(Data records)
---------------

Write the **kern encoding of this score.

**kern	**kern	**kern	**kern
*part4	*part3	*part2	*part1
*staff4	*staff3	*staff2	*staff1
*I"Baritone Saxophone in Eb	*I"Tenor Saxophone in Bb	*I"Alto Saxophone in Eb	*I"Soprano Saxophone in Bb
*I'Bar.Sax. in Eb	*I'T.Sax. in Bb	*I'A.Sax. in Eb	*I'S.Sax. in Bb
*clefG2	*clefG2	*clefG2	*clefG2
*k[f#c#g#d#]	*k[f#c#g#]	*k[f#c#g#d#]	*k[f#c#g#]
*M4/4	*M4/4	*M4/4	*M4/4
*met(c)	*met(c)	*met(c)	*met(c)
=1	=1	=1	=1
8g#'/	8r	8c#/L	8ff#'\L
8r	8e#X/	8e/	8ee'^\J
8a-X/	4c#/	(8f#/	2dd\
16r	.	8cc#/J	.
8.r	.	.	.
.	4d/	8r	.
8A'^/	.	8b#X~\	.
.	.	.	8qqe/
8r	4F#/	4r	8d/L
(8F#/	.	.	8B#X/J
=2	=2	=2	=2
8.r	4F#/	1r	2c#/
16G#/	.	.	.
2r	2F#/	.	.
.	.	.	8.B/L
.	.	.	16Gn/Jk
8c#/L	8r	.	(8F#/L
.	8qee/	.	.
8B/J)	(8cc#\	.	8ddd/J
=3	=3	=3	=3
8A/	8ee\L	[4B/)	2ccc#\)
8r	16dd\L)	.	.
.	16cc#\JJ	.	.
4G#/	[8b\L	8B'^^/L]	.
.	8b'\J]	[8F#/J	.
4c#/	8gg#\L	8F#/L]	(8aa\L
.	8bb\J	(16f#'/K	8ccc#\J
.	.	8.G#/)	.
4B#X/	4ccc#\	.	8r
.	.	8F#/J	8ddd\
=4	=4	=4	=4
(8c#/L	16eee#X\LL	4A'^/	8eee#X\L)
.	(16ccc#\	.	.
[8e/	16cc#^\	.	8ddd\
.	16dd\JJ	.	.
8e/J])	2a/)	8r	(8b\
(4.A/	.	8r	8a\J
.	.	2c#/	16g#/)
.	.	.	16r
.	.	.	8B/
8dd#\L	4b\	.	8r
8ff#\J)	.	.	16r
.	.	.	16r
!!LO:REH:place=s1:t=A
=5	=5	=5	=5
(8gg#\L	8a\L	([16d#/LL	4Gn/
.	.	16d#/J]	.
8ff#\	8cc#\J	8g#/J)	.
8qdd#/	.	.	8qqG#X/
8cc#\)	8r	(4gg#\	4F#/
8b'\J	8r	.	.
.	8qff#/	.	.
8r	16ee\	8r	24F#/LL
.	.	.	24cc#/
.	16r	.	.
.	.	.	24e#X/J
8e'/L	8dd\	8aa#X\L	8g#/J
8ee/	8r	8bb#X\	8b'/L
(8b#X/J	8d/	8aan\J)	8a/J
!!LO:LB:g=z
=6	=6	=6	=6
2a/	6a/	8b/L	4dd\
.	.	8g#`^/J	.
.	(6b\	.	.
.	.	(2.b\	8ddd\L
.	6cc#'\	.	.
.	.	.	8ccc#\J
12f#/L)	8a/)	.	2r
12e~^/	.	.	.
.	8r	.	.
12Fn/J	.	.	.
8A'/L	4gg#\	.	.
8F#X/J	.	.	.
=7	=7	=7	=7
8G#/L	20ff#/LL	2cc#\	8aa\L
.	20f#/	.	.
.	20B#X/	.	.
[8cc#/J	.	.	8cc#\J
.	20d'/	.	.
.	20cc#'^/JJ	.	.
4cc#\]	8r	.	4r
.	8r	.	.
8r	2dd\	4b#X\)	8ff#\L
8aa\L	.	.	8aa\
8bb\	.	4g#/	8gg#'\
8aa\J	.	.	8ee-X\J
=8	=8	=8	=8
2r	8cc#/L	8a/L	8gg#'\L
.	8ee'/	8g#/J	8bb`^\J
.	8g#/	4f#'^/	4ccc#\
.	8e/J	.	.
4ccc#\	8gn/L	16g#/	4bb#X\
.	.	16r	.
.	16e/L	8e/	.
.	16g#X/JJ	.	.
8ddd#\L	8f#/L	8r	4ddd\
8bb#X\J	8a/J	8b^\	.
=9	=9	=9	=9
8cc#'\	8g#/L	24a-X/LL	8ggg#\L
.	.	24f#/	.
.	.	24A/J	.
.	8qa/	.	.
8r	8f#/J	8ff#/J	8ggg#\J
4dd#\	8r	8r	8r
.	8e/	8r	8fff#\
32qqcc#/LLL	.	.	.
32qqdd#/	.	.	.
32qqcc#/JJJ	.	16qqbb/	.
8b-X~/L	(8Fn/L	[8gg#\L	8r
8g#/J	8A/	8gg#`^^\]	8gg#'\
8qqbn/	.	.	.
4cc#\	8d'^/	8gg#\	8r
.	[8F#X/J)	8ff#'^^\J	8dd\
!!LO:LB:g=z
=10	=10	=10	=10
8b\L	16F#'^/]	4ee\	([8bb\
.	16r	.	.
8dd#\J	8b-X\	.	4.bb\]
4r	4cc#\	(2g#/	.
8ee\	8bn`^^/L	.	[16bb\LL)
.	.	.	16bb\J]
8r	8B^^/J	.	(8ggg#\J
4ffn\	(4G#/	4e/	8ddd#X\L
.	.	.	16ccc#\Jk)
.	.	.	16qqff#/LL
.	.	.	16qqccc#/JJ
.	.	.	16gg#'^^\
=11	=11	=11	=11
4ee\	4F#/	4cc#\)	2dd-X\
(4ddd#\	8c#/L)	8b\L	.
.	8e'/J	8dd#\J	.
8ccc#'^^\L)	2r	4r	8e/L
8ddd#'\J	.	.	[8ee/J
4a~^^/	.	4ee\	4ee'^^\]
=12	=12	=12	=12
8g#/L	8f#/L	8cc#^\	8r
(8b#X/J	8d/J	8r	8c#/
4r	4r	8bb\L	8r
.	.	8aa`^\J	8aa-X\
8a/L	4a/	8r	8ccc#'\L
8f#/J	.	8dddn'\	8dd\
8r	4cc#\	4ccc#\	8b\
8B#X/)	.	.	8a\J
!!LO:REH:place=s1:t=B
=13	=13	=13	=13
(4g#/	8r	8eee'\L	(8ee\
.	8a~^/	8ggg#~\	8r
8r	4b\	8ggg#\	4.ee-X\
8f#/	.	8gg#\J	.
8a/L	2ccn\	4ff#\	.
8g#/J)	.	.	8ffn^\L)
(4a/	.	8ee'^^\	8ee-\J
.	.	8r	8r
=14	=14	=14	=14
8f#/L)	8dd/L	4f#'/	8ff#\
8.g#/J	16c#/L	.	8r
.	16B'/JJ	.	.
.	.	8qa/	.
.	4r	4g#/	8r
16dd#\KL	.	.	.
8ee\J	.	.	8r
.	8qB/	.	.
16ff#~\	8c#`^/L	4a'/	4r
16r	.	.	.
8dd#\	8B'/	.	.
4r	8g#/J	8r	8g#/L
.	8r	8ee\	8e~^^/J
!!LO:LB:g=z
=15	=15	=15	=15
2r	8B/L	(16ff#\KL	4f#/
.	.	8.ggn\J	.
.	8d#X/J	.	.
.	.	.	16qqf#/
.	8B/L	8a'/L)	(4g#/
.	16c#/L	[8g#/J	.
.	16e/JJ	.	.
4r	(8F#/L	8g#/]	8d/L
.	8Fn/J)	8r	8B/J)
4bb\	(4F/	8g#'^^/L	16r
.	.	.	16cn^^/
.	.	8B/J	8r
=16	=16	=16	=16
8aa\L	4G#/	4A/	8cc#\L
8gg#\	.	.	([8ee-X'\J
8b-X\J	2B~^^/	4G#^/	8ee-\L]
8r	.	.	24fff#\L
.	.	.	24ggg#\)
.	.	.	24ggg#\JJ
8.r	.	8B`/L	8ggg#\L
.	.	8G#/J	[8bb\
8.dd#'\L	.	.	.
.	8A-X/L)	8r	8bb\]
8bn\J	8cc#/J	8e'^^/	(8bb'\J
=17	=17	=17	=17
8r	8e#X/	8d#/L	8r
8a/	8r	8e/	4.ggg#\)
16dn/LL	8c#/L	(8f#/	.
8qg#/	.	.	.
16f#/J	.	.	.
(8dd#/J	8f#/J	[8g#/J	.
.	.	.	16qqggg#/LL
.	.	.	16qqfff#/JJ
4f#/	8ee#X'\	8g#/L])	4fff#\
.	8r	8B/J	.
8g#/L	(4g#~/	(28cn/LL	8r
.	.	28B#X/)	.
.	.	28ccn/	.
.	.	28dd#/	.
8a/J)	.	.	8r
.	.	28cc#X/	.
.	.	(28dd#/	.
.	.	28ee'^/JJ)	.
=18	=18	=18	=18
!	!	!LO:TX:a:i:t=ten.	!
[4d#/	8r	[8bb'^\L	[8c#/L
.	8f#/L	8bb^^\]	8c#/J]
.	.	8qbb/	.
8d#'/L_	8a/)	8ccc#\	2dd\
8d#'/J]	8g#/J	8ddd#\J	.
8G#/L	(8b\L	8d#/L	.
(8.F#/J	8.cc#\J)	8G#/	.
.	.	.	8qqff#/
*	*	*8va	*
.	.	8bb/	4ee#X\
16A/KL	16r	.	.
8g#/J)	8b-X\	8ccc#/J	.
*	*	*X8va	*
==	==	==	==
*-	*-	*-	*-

---------------

→ **Stated goal**
Which lines in the records contain the string "kern"? Copy every such line, counting only matches with the same uppercase and lowercase letters.

→ **Answer below**
Write the **kern encoding of this score.
**kern	**kern	**kern	**kern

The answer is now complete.